§ **Task item**: Give the number of lines in the listing that contain "pink", with no other words.

*-*-*

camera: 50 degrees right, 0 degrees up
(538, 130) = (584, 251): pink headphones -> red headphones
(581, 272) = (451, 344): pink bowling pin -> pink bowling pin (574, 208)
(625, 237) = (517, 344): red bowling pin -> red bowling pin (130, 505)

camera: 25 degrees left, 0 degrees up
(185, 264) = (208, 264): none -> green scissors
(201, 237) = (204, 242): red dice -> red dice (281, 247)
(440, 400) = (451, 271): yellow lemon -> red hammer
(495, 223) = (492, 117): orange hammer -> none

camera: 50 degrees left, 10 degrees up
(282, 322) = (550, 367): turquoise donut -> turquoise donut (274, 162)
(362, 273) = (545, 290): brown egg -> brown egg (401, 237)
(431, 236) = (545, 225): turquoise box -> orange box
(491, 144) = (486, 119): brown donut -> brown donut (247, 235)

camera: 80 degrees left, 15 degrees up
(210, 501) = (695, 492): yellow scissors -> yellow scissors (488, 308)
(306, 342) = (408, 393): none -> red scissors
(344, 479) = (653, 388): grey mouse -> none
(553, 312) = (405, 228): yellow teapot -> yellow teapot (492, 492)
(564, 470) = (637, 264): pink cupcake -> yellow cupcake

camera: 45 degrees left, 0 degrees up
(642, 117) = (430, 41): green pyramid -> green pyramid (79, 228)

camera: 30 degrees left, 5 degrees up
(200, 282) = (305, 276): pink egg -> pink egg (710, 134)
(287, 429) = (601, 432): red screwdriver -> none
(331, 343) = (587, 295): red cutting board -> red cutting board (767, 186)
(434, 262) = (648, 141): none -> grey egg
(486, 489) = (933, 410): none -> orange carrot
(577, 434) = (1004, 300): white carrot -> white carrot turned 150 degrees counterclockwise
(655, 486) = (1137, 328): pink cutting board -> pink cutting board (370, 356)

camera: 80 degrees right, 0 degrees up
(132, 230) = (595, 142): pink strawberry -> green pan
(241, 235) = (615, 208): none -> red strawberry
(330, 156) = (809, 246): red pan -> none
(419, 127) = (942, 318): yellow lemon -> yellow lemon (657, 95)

*-*-*

§ **Your solution**: 6